>>>>

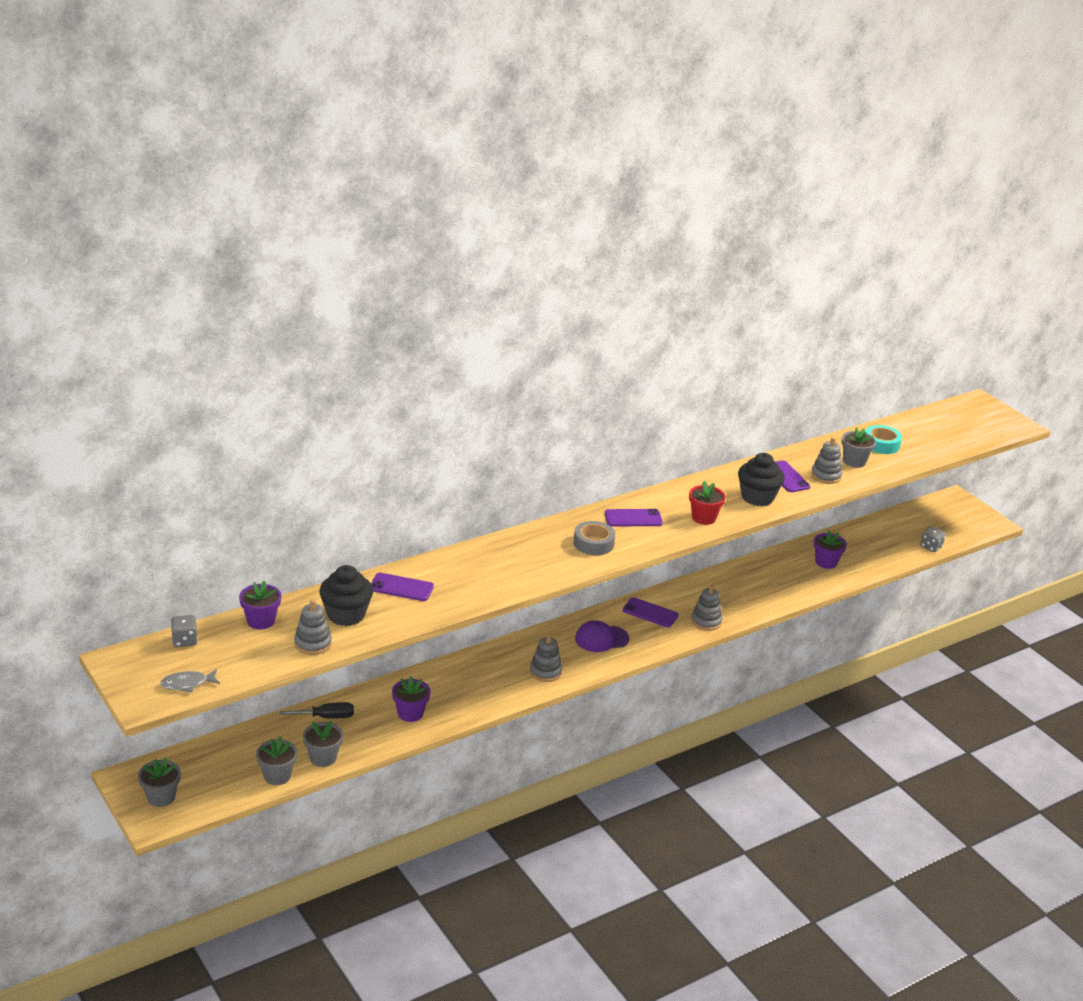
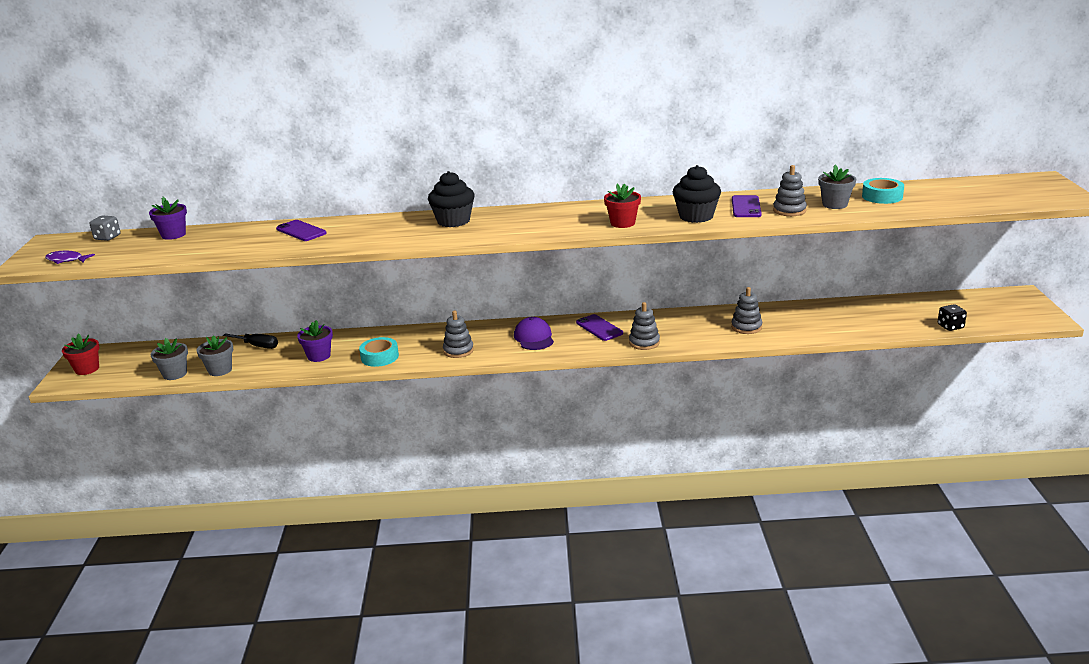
camera: 35 degrees right, 5 degrees down
(161, 797) = (87, 369): grey flower pot -> red flower pot
(187, 684) = (66, 260): grey fish -> purple fish
(313, 644) = (184, 252): grey stacking toy -> grey stacking toy (746, 327)
(346, 615) = (235, 240): black cupcake -> black cupcake (453, 221)
(475, 699) = (379, 357): none -> turquoise tape
(593, 543) = (496, 226): grey tape -> none
(601, 639) = (534, 337): purple cap -> purple cap turned 60 degrees clockwise
(633, 518) = (556, 216): purple phone -> none
(826, 562) = (817, 320): purple flower pot -> none
(931, 547) = (950, 326): grey dice -> black dice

<<<<

The line with "(161, 797) = (87, 369): grey" and all the lines after it in the records above are to be output exactly, with nothing added.

• _Answer box_:
(161, 797) = (87, 369): grey flower pot -> red flower pot
(187, 684) = (66, 260): grey fish -> purple fish
(313, 644) = (184, 252): grey stacking toy -> grey stacking toy (746, 327)
(346, 615) = (235, 240): black cupcake -> black cupcake (453, 221)
(475, 699) = (379, 357): none -> turquoise tape
(593, 543) = (496, 226): grey tape -> none
(601, 639) = (534, 337): purple cap -> purple cap turned 60 degrees clockwise
(633, 518) = (556, 216): purple phone -> none
(826, 562) = (817, 320): purple flower pot -> none
(931, 547) = (950, 326): grey dice -> black dice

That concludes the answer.